§ **Required work**
After removing every image, reproduce the data exactly as it appears.

§ **Data for processing**
────────
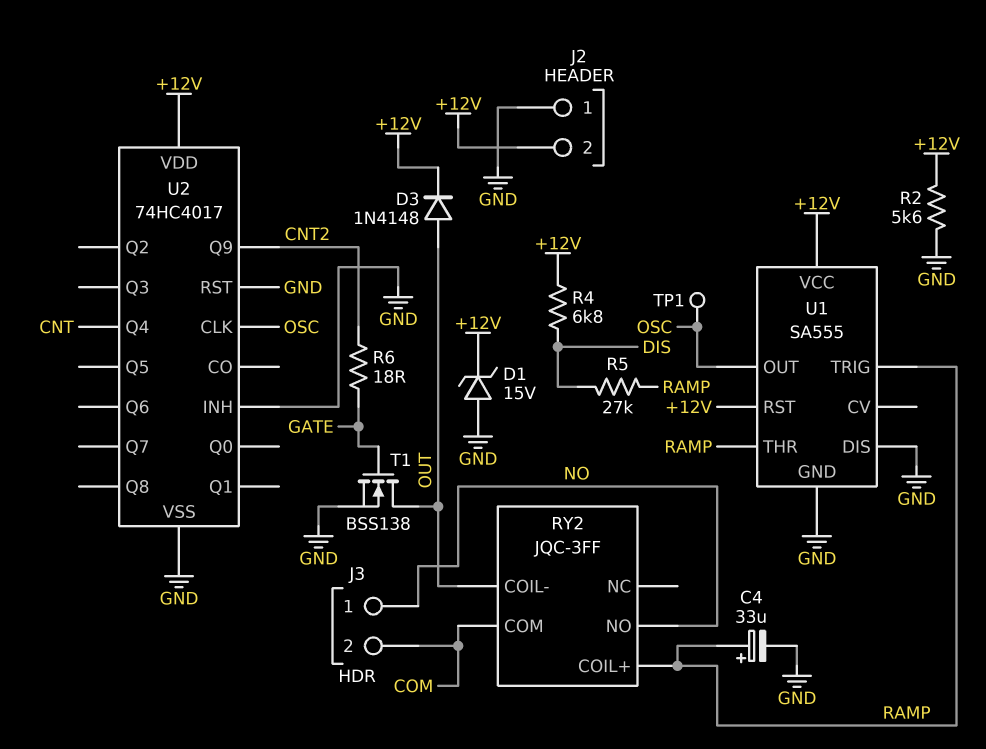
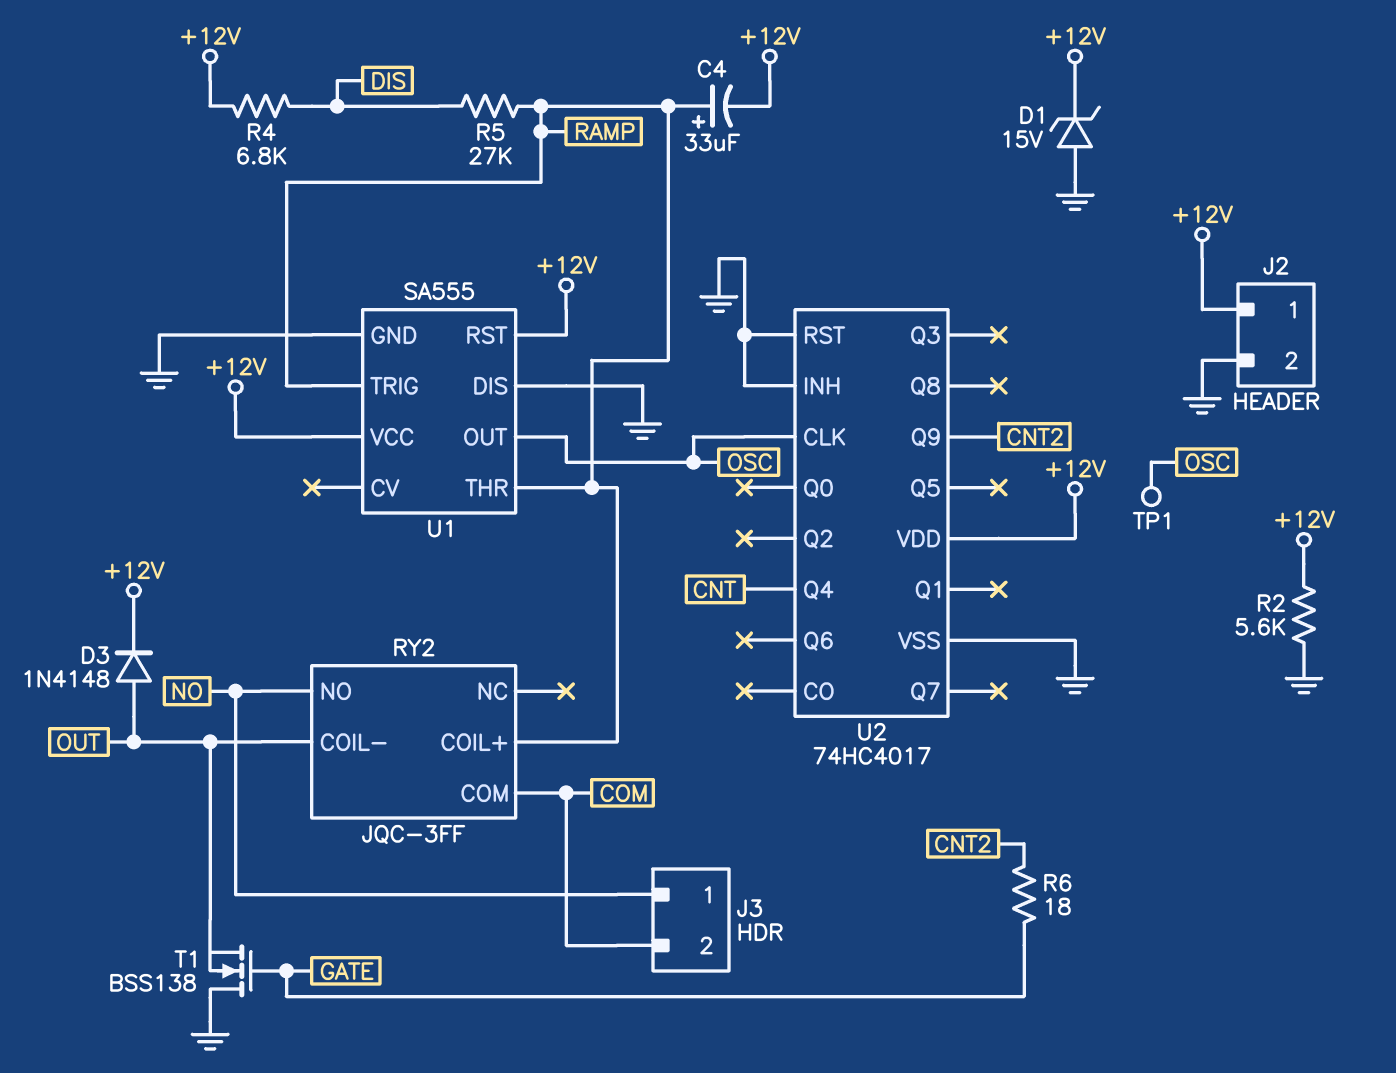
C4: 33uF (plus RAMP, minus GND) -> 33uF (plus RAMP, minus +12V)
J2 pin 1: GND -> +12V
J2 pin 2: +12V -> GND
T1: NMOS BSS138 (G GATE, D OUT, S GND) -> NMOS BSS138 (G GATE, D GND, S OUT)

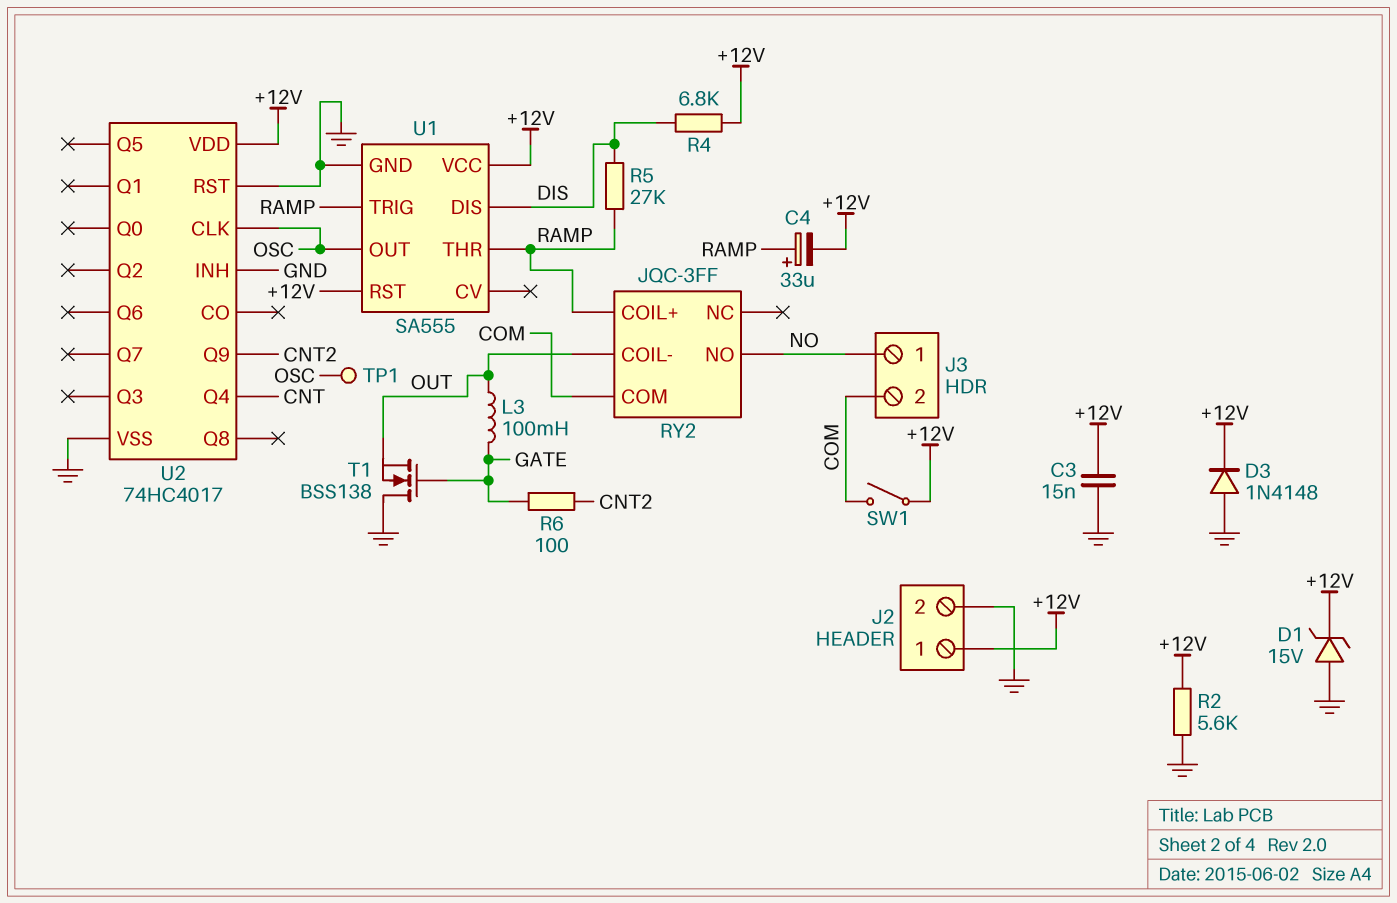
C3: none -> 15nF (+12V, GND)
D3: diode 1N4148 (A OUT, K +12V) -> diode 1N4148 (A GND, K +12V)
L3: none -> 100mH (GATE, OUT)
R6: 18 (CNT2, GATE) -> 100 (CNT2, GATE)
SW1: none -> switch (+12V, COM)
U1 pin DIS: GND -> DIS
────────
§ **Worked solution**
C4: 33uF (plus RAMP, minus GND) -> 33uF (plus RAMP, minus +12V)
J2 pin 1: GND -> +12V
J2 pin 2: +12V -> GND
T1: NMOS BSS138 (G GATE, D OUT, S GND) -> NMOS BSS138 (G GATE, D GND, S OUT)

C3: none -> 15nF (+12V, GND)
D3: diode 1N4148 (A OUT, K +12V) -> diode 1N4148 (A GND, K +12V)
L3: none -> 100mH (GATE, OUT)
R6: 18 (CNT2, GATE) -> 100 (CNT2, GATE)
SW1: none -> switch (+12V, COM)
U1 pin DIS: GND -> DIS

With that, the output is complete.